- **Exercise objective**:
Nothing but an exact copy is wanted here: the line with "Q3: NMOS (G" and all the lines that follow it in the entries below.

- **Collected data entries**:
_ _ _ _ _

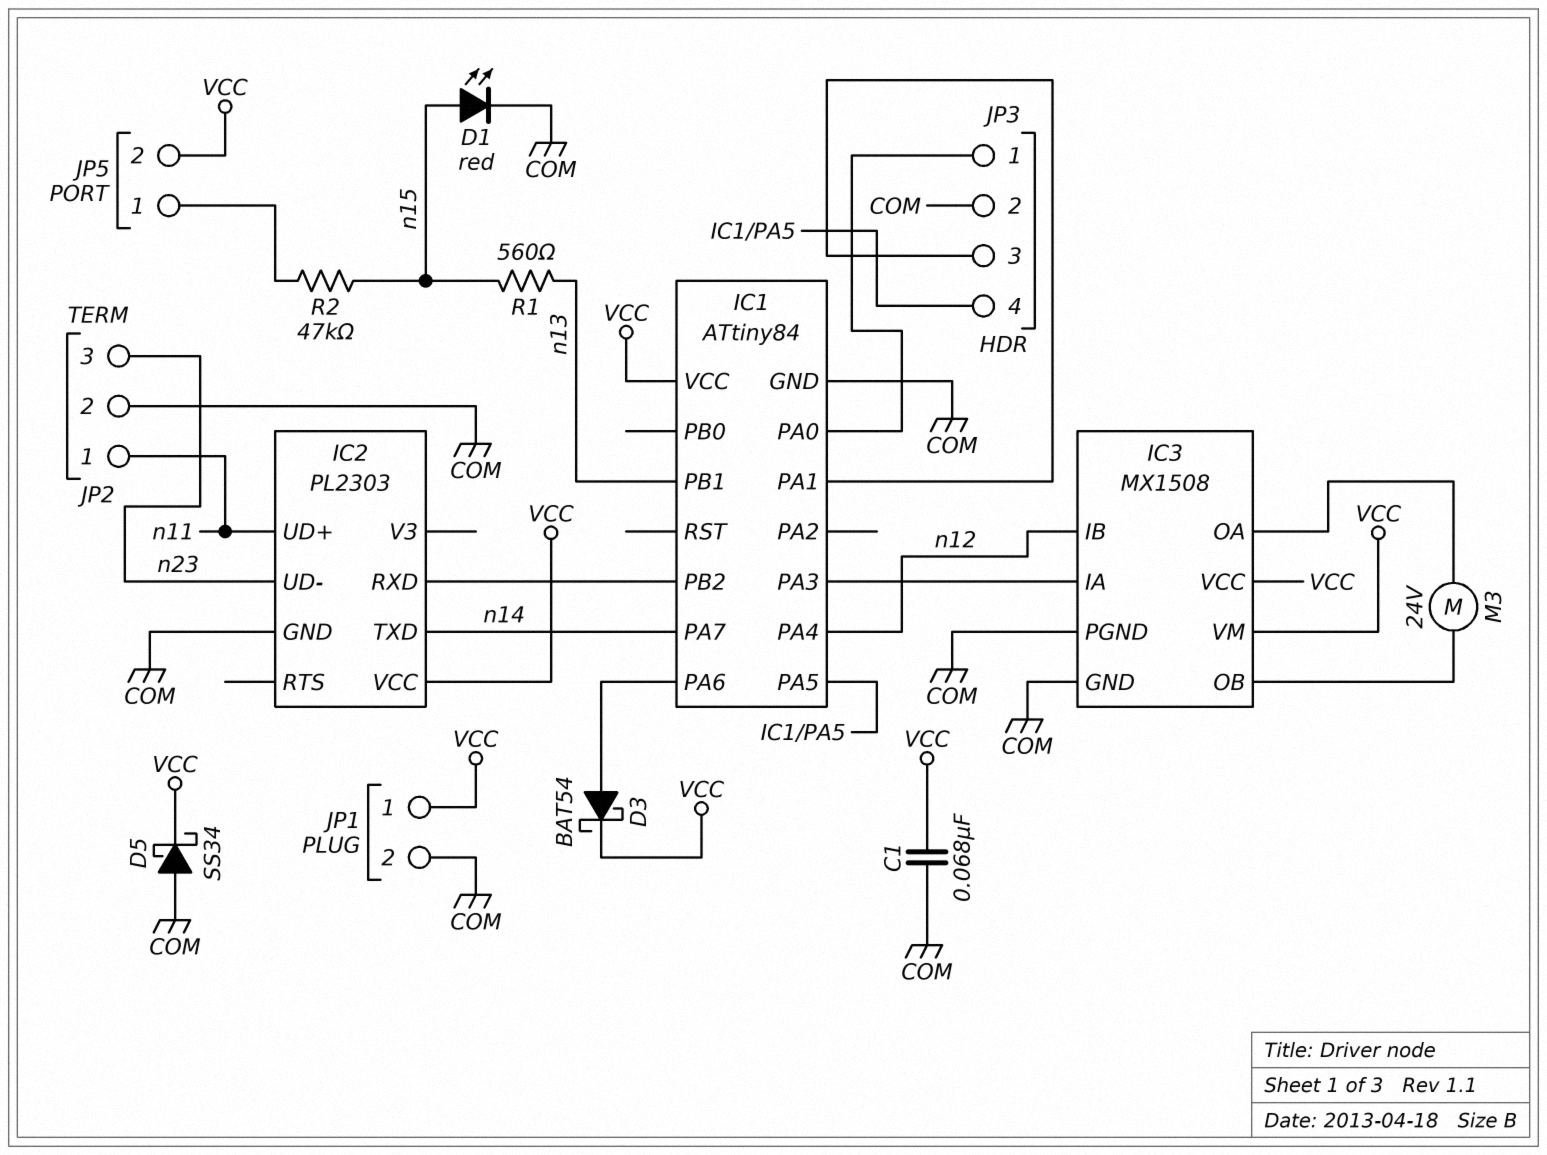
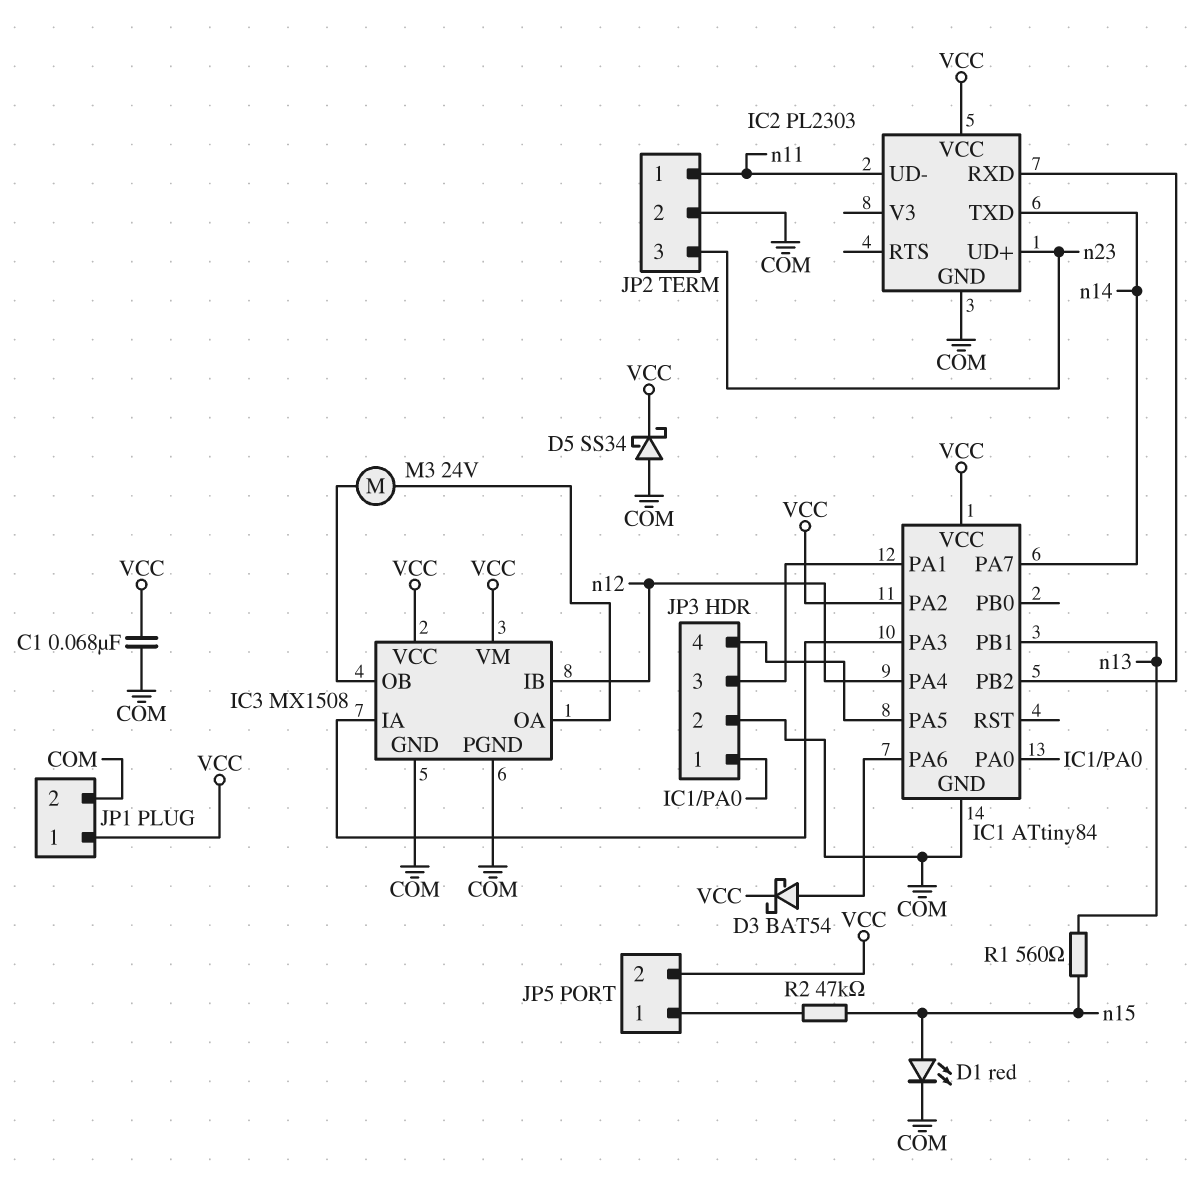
IC1 pin PA2: none -> VCC
IC2 pin UD+: n11 -> n23
IC2 pin UD-: n23 -> n11

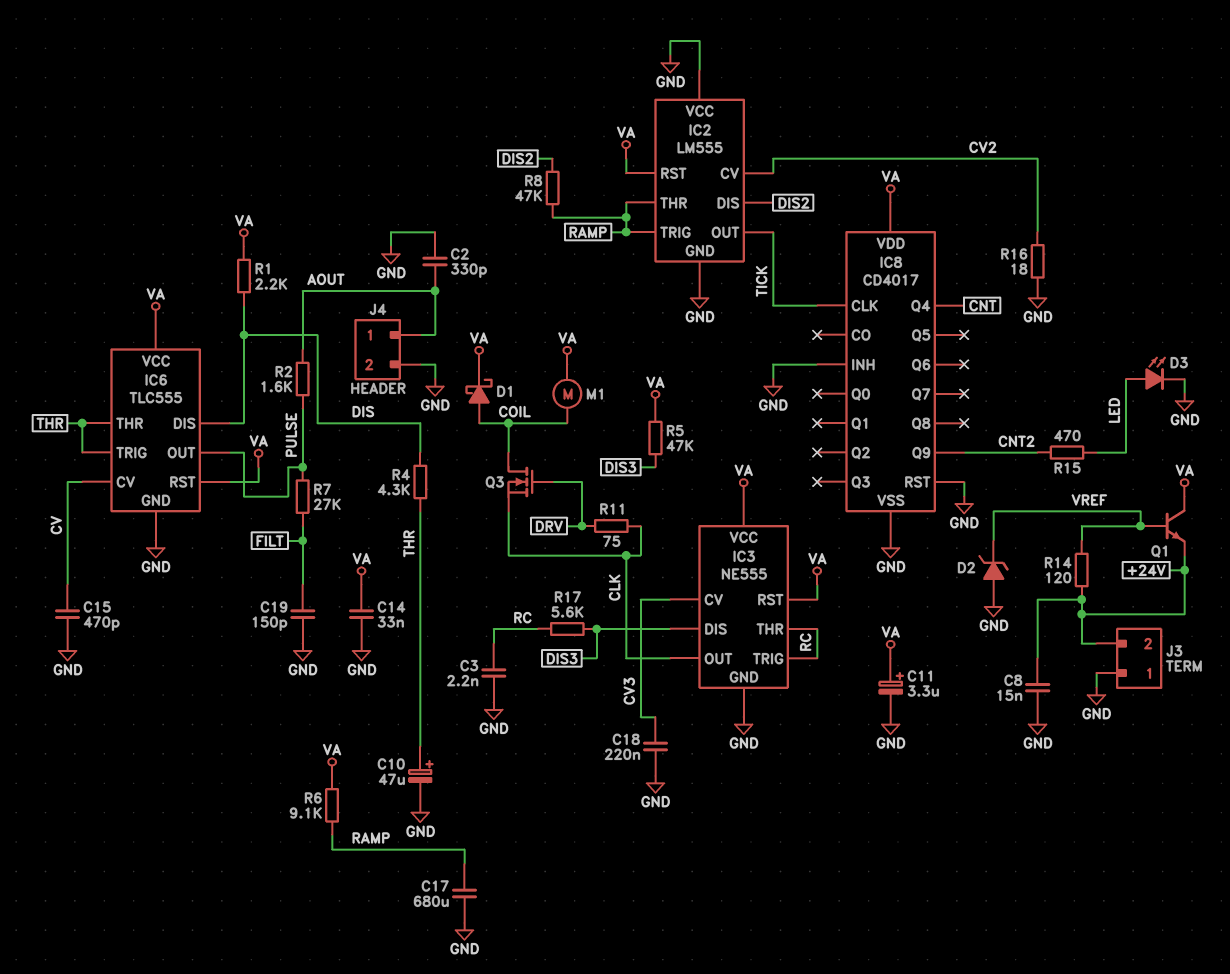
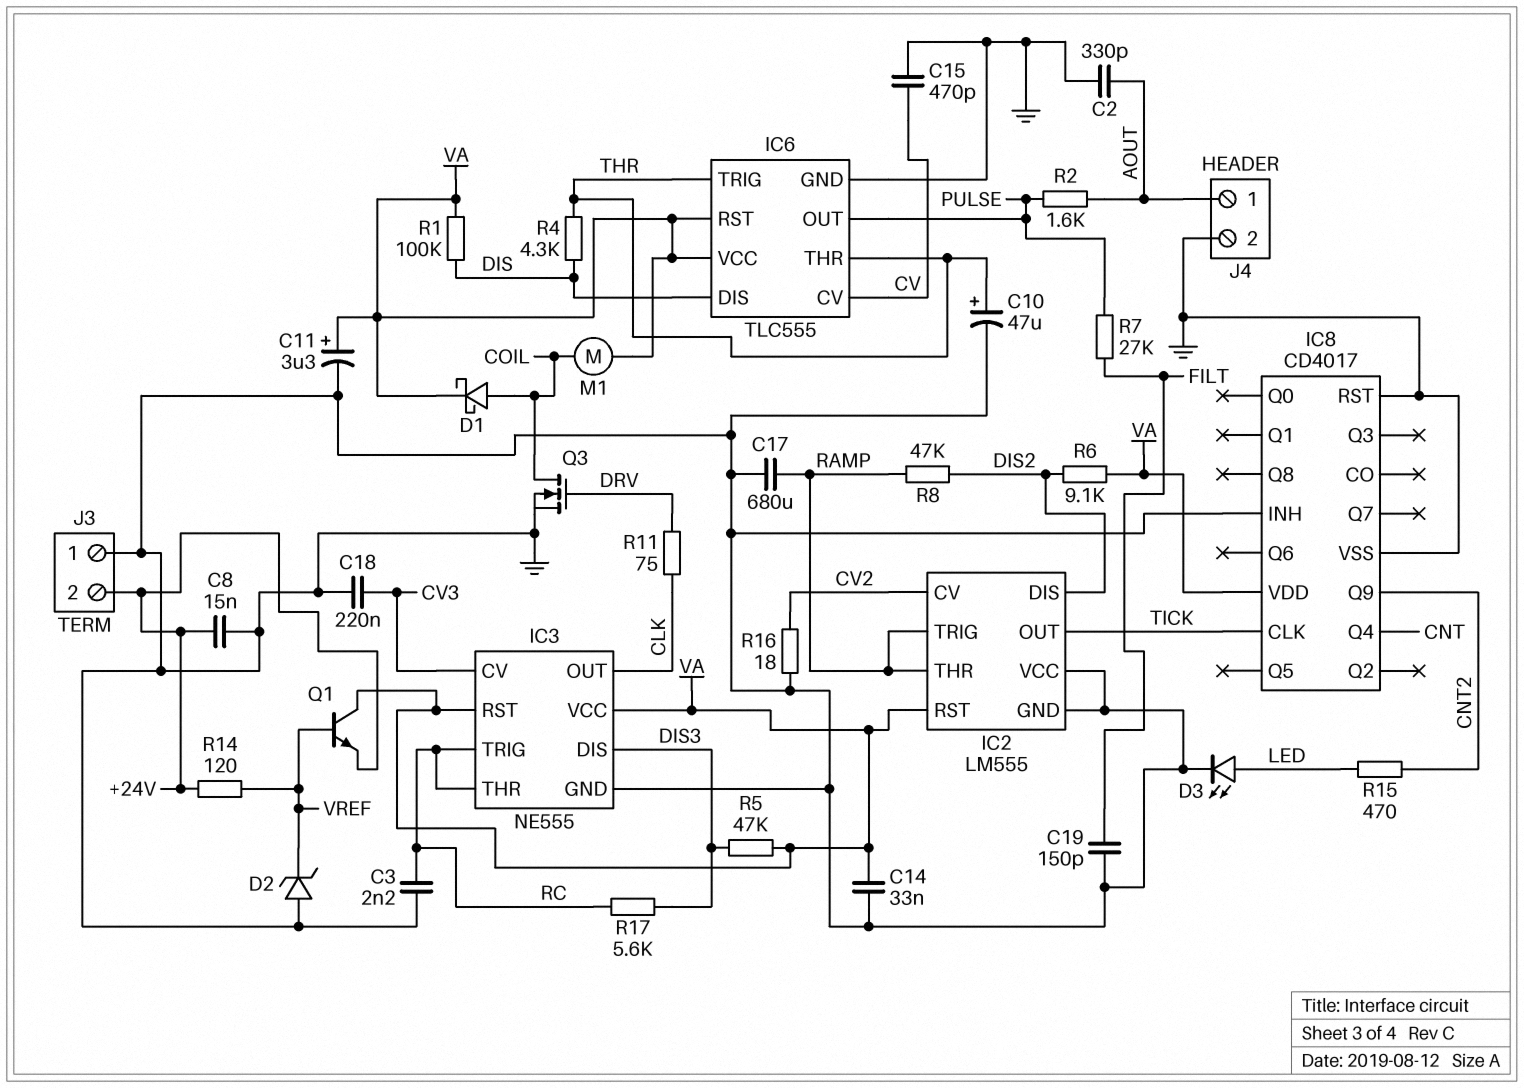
Q3: NMOS (G DRV, D COIL, S CLK) -> NMOS (G DRV, D COIL, S GND)
R1: 2.2k (DIS, VA) -> 100k (DIS, VA)
R6: 9.1k (RAMP, VA) -> 9.1k (DIS2, VA)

_ _ _ _ _

- **Written response**:
Q3: NMOS (G DRV, D COIL, S CLK) -> NMOS (G DRV, D COIL, S GND)
R1: 2.2k (DIS, VA) -> 100k (DIS, VA)
R6: 9.1k (RAMP, VA) -> 9.1k (DIS2, VA)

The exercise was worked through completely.